**Problem to solve:** Nothing besides a number belongs in the answer, which is how many lines of the listing contain the string "spinning".

**Records for processing:**
-------
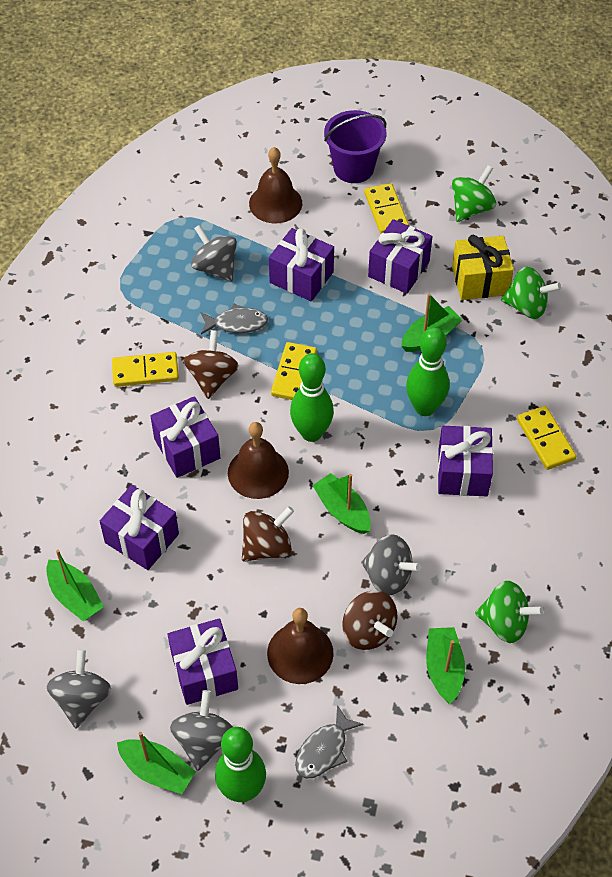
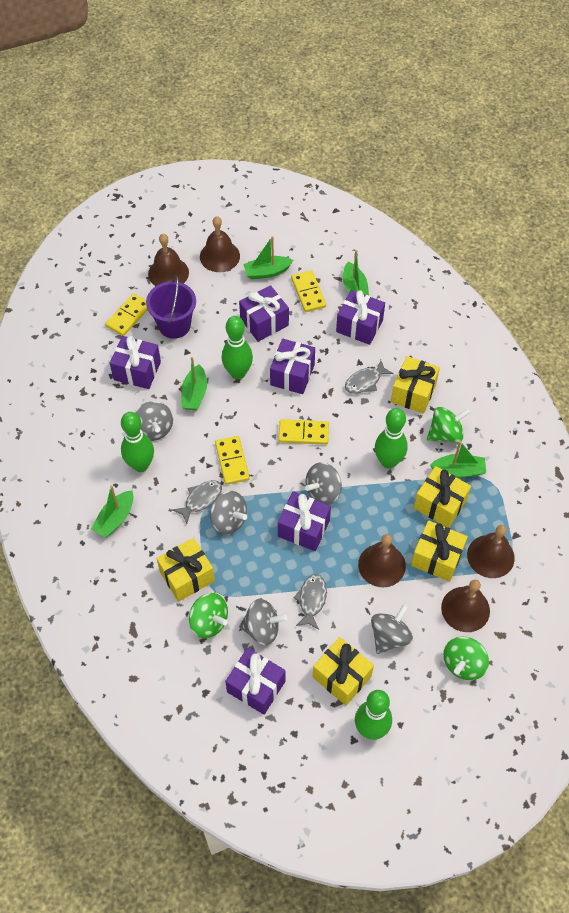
brown bell: 3 -> 5
brown spinning top: 3 -> 0
green bowling pin: 3 -> 4
grey fish: 2 -> 3
grey spinning top: 4 -> 5
yellow gift: 1 -> 5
-------
**Solution to this task:** 2